* [GIVEN RECORDS]:
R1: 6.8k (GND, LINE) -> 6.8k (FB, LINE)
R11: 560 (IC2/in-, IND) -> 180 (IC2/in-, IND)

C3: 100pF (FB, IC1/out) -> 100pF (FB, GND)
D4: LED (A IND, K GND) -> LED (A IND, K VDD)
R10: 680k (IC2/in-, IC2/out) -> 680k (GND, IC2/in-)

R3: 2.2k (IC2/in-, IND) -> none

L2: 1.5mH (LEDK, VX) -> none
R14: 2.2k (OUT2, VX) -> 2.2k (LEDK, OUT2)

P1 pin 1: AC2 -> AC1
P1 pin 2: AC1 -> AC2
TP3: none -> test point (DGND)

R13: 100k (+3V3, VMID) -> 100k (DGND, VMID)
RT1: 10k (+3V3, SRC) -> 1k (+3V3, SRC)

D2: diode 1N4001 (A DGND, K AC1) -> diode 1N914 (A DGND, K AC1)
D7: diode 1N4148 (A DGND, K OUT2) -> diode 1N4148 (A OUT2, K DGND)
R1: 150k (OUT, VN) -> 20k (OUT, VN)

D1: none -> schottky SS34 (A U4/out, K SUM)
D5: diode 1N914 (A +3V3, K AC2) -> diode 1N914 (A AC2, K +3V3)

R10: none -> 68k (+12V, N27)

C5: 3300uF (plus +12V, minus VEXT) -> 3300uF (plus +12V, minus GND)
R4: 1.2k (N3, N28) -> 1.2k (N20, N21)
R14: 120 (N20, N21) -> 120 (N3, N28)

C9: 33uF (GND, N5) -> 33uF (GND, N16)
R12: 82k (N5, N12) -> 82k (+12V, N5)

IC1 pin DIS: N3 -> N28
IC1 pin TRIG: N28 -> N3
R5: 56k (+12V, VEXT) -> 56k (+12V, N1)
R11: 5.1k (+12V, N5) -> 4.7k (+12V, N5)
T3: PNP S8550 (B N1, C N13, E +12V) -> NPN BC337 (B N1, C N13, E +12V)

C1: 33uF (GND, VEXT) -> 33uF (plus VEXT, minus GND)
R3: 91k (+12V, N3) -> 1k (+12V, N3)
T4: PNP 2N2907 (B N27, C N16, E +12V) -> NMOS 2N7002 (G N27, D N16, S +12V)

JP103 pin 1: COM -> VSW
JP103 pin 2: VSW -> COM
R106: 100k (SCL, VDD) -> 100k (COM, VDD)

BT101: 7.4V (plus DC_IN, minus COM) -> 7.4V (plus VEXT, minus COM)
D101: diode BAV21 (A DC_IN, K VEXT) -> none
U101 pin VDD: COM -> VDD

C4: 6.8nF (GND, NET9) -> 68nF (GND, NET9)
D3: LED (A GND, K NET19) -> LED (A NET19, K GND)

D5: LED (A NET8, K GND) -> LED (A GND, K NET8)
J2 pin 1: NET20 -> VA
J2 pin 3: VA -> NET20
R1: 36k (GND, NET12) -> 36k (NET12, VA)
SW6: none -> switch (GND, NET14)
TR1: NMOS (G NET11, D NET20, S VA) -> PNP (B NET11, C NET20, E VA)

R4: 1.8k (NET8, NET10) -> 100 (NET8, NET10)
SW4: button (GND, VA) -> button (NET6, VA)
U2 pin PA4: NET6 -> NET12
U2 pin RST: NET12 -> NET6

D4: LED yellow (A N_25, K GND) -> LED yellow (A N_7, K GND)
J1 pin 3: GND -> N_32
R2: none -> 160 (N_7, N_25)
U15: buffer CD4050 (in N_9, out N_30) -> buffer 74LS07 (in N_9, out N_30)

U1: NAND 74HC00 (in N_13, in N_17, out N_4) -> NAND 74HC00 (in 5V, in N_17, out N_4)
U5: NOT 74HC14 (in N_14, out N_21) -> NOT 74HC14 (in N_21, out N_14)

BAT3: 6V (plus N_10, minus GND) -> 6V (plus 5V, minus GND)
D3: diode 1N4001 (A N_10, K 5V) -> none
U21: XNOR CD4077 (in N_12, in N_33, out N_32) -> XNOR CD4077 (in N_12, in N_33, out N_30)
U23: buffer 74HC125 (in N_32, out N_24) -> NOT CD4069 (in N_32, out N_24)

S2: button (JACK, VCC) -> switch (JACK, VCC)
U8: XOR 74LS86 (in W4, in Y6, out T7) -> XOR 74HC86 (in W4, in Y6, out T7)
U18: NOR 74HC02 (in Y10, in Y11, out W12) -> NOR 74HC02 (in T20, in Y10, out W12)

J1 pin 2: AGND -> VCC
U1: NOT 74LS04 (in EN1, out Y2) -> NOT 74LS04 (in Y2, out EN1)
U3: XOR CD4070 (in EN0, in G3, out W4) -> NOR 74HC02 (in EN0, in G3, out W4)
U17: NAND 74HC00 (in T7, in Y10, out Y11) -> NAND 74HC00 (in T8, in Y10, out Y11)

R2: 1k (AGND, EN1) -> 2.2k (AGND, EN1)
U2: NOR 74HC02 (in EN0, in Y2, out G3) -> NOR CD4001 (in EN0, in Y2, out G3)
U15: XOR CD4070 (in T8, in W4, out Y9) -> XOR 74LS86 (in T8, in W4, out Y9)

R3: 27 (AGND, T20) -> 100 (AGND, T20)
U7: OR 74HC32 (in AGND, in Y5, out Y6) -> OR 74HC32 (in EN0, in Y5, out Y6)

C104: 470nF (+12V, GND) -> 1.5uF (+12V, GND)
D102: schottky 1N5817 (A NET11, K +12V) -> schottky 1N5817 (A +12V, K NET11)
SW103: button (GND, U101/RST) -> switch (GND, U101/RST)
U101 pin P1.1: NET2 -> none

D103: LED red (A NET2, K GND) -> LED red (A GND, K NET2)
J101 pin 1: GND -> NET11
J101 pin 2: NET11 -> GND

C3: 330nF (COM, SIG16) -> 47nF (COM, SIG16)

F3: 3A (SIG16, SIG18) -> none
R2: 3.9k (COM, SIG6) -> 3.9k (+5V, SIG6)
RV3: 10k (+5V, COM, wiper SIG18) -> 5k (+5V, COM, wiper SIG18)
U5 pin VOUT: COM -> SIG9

* [EXERCISE OBJECTIVE]:
Repeat the listing. Keep each line precisely as shown.

* [TASK OUTPUT]:
R1: 6.8k (GND, LINE) -> 6.8k (FB, LINE)
R11: 560 (IC2/in-, IND) -> 180 (IC2/in-, IND)

C3: 100pF (FB, IC1/out) -> 100pF (FB, GND)
D4: LED (A IND, K GND) -> LED (A IND, K VDD)
R10: 680k (IC2/in-, IC2/out) -> 680k (GND, IC2/in-)

R3: 2.2k (IC2/in-, IND) -> none

L2: 1.5mH (LEDK, VX) -> none
R14: 2.2k (OUT2, VX) -> 2.2k (LEDK, OUT2)

P1 pin 1: AC2 -> AC1
P1 pin 2: AC1 -> AC2
TP3: none -> test point (DGND)

R13: 100k (+3V3, VMID) -> 100k (DGND, VMID)
RT1: 10k (+3V3, SRC) -> 1k (+3V3, SRC)

D2: diode 1N4001 (A DGND, K AC1) -> diode 1N914 (A DGND, K AC1)
D7: diode 1N4148 (A DGND, K OUT2) -> diode 1N4148 (A OUT2, K DGND)
R1: 150k (OUT, VN) -> 20k (OUT, VN)

D1: none -> schottky SS34 (A U4/out, K SUM)
D5: diode 1N914 (A +3V3, K AC2) -> diode 1N914 (A AC2, K +3V3)

R10: none -> 68k (+12V, N27)

C5: 3300uF (plus +12V, minus VEXT) -> 3300uF (plus +12V, minus GND)
R4: 1.2k (N3, N28) -> 1.2k (N20, N21)
R14: 120 (N20, N21) -> 120 (N3, N28)

C9: 33uF (GND, N5) -> 33uF (GND, N16)
R12: 82k (N5, N12) -> 82k (+12V, N5)

IC1 pin DIS: N3 -> N28
IC1 pin TRIG: N28 -> N3
R5: 56k (+12V, VEXT) -> 56k (+12V, N1)
R11: 5.1k (+12V, N5) -> 4.7k (+12V, N5)
T3: PNP S8550 (B N1, C N13, E +12V) -> NPN BC337 (B N1, C N13, E +12V)

C1: 33uF (GND, VEXT) -> 33uF (plus VEXT, minus GND)
R3: 91k (+12V, N3) -> 1k (+12V, N3)
T4: PNP 2N2907 (B N27, C N16, E +12V) -> NMOS 2N7002 (G N27, D N16, S +12V)

JP103 pin 1: COM -> VSW
JP103 pin 2: VSW -> COM
R106: 100k (SCL, VDD) -> 100k (COM, VDD)

BT101: 7.4V (plus DC_IN, minus COM) -> 7.4V (plus VEXT, minus COM)
D101: diode BAV21 (A DC_IN, K VEXT) -> none
U101 pin VDD: COM -> VDD

C4: 6.8nF (GND, NET9) -> 68nF (GND, NET9)
D3: LED (A GND, K NET19) -> LED (A NET19, K GND)

D5: LED (A NET8, K GND) -> LED (A GND, K NET8)
J2 pin 1: NET20 -> VA
J2 pin 3: VA -> NET20
R1: 36k (GND, NET12) -> 36k (NET12, VA)
SW6: none -> switch (GND, NET14)
TR1: NMOS (G NET11, D NET20, S VA) -> PNP (B NET11, C NET20, E VA)

R4: 1.8k (NET8, NET10) -> 100 (NET8, NET10)
SW4: button (GND, VA) -> button (NET6, VA)
U2 pin PA4: NET6 -> NET12
U2 pin RST: NET12 -> NET6

D4: LED yellow (A N_25, K GND) -> LED yellow (A N_7, K GND)
J1 pin 3: GND -> N_32
R2: none -> 160 (N_7, N_25)
U15: buffer CD4050 (in N_9, out N_30) -> buffer 74LS07 (in N_9, out N_30)

U1: NAND 74HC00 (in N_13, in N_17, out N_4) -> NAND 74HC00 (in 5V, in N_17, out N_4)
U5: NOT 74HC14 (in N_14, out N_21) -> NOT 74HC14 (in N_21, out N_14)

BAT3: 6V (plus N_10, minus GND) -> 6V (plus 5V, minus GND)
D3: diode 1N4001 (A N_10, K 5V) -> none
U21: XNOR CD4077 (in N_12, in N_33, out N_32) -> XNOR CD4077 (in N_12, in N_33, out N_30)
U23: buffer 74HC125 (in N_32, out N_24) -> NOT CD4069 (in N_32, out N_24)

S2: button (JACK, VCC) -> switch (JACK, VCC)
U8: XOR 74LS86 (in W4, in Y6, out T7) -> XOR 74HC86 (in W4, in Y6, out T7)
U18: NOR 74HC02 (in Y10, in Y11, out W12) -> NOR 74HC02 (in T20, in Y10, out W12)

J1 pin 2: AGND -> VCC
U1: NOT 74LS04 (in EN1, out Y2) -> NOT 74LS04 (in Y2, out EN1)
U3: XOR CD4070 (in EN0, in G3, out W4) -> NOR 74HC02 (in EN0, in G3, out W4)
U17: NAND 74HC00 (in T7, in Y10, out Y11) -> NAND 74HC00 (in T8, in Y10, out Y11)

R2: 1k (AGND, EN1) -> 2.2k (AGND, EN1)
U2: NOR 74HC02 (in EN0, in Y2, out G3) -> NOR CD4001 (in EN0, in Y2, out G3)
U15: XOR CD4070 (in T8, in W4, out Y9) -> XOR 74LS86 (in T8, in W4, out Y9)

R3: 27 (AGND, T20) -> 100 (AGND, T20)
U7: OR 74HC32 (in AGND, in Y5, out Y6) -> OR 74HC32 (in EN0, in Y5, out Y6)

C104: 470nF (+12V, GND) -> 1.5uF (+12V, GND)
D102: schottky 1N5817 (A NET11, K +12V) -> schottky 1N5817 (A +12V, K NET11)
SW103: button (GND, U101/RST) -> switch (GND, U101/RST)
U101 pin P1.1: NET2 -> none

D103: LED red (A NET2, K GND) -> LED red (A GND, K NET2)
J101 pin 1: GND -> NET11
J101 pin 2: NET11 -> GND

C3: 330nF (COM, SIG16) -> 47nF (COM, SIG16)

F3: 3A (SIG16, SIG18) -> none
R2: 3.9k (COM, SIG6) -> 3.9k (+5V, SIG6)
RV3: 10k (+5V, COM, wiper SIG18) -> 5k (+5V, COM, wiper SIG18)
U5 pin VOUT: COM -> SIG9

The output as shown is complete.